• **Problem**:
Scan the listing below. Return every line containing the string "mushroom".

______

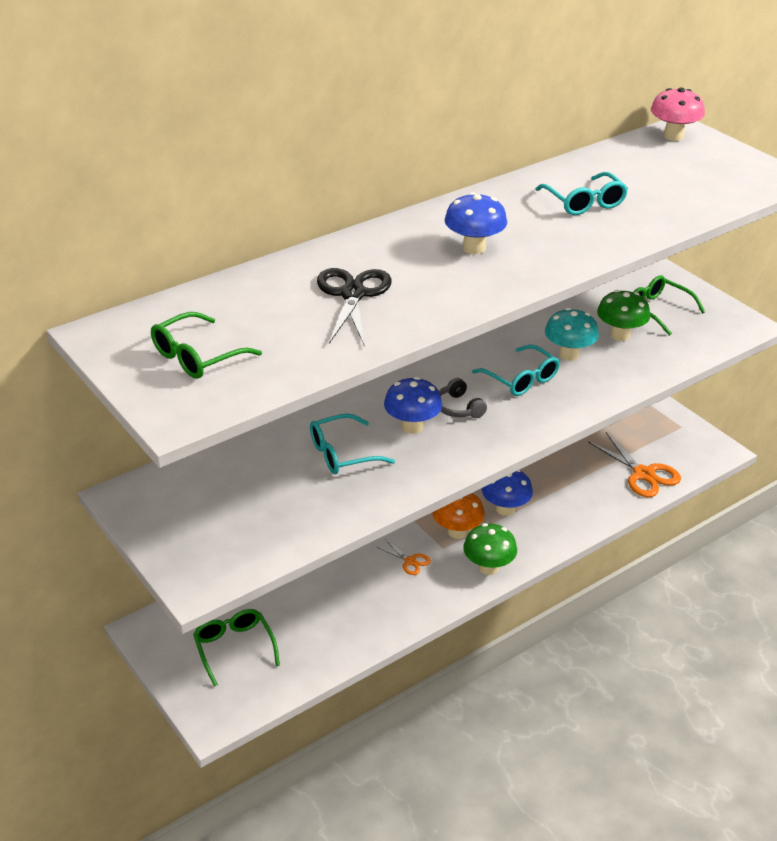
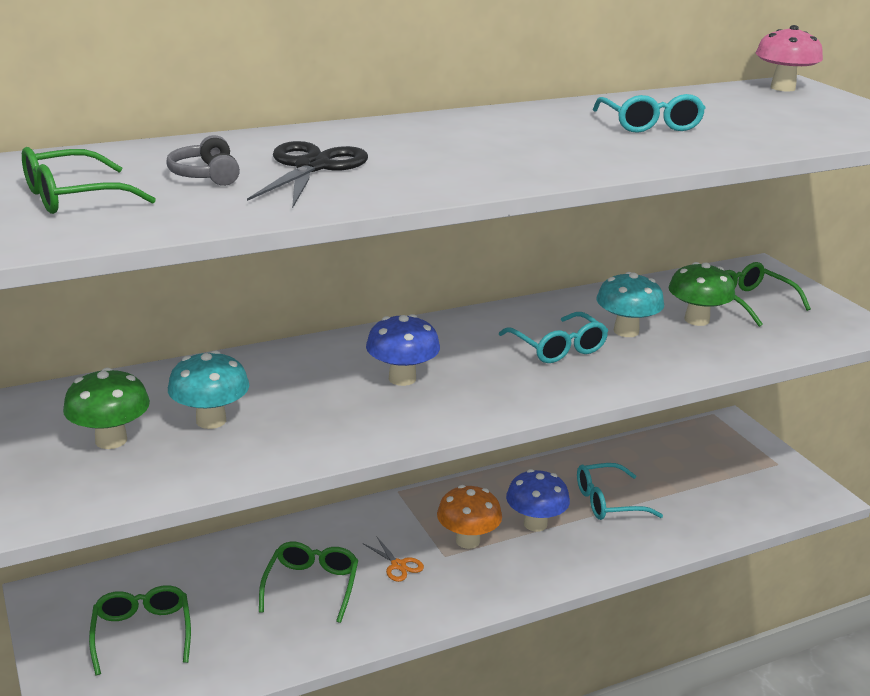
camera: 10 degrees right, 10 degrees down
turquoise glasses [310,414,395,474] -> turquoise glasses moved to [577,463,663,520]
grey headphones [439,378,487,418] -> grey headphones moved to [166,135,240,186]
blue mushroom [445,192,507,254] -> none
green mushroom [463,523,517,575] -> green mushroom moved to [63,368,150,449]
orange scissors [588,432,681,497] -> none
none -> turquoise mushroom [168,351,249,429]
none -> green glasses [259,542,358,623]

______

• **Answer to the problem**:
blue mushroom [445,192,507,254] -> none
green mushroom [463,523,517,575] -> green mushroom moved to [63,368,150,449]
none -> turquoise mushroom [168,351,249,429]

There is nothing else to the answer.